■ EXERCISE BRIEF:
The answer is the set of lines that include "triangle", copied from the data below.

Multi-step shape changes
================================

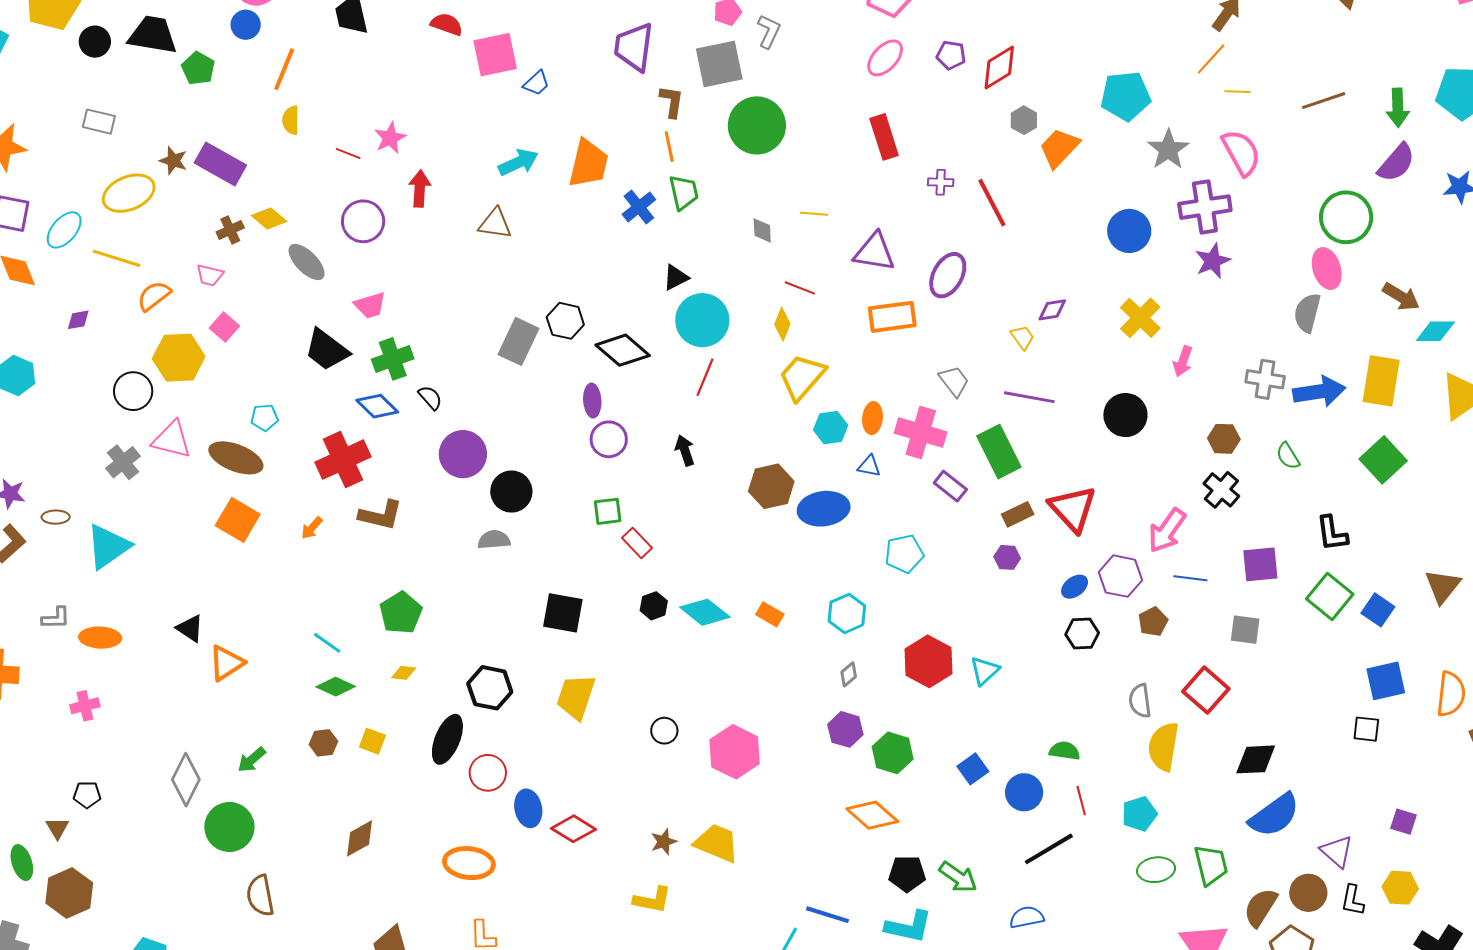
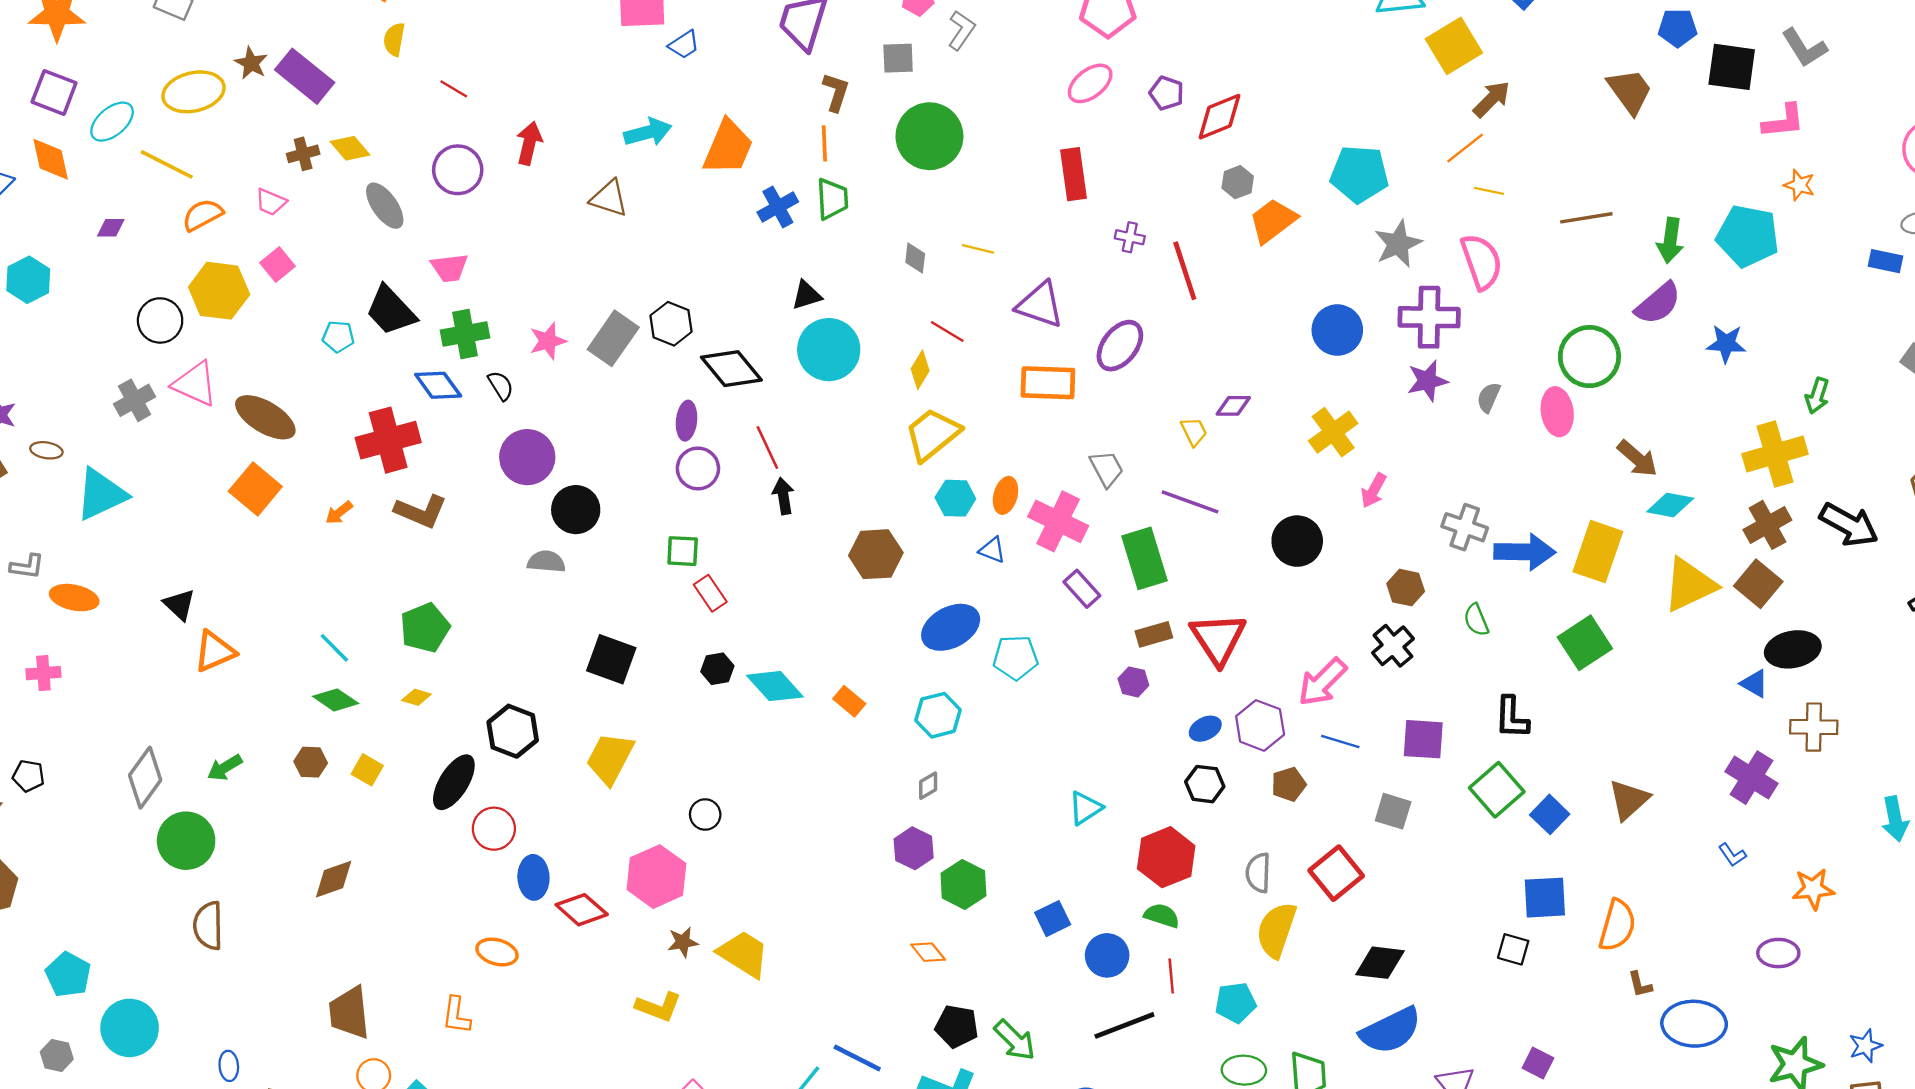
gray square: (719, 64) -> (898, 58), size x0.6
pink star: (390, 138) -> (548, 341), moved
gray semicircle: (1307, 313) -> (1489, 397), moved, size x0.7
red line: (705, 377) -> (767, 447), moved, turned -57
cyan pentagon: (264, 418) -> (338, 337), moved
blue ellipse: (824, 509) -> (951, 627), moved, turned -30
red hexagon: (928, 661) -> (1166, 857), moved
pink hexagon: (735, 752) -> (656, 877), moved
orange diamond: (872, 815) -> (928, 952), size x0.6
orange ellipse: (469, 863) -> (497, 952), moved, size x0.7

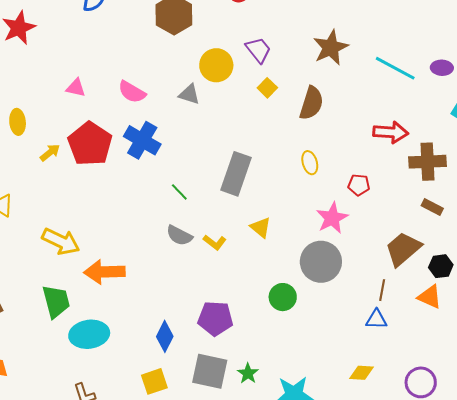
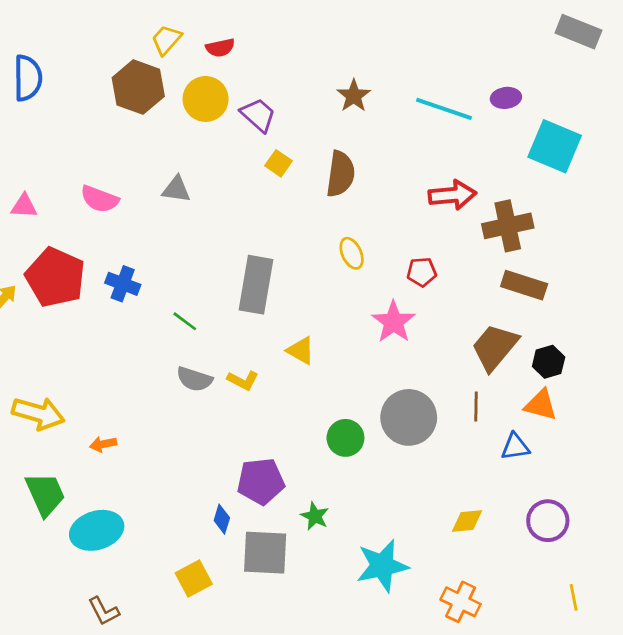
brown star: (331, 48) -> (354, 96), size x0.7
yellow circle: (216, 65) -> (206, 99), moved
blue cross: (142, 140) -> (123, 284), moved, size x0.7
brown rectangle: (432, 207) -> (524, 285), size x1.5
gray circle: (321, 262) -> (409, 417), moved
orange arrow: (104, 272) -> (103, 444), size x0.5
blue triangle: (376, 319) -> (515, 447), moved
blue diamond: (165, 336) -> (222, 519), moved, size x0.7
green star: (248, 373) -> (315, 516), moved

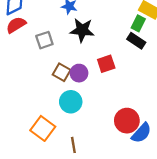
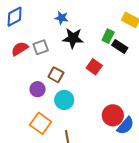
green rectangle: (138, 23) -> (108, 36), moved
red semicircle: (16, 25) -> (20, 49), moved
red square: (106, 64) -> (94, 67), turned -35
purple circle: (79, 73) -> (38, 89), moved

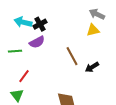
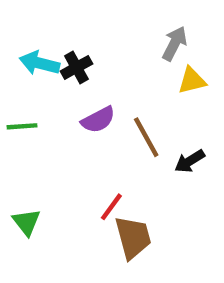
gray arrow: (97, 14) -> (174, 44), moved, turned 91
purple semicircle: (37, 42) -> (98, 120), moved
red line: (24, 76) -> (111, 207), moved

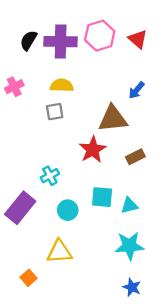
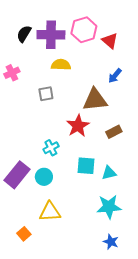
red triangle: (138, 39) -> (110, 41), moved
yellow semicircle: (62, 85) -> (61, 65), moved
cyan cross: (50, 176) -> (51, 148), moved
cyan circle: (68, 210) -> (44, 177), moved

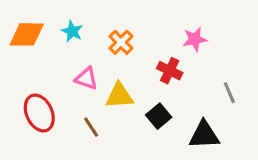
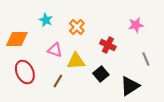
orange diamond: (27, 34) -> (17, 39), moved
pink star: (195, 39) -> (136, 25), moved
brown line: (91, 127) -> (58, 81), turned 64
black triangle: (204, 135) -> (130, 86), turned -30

================================

■ RESPONSE TO THE EXERCISE:
blue triangle: (376, 319) -> (515, 447), moved
red triangle: (138, 39) -> (110, 41), moved
black triangle: (204, 135) -> (130, 86), turned -30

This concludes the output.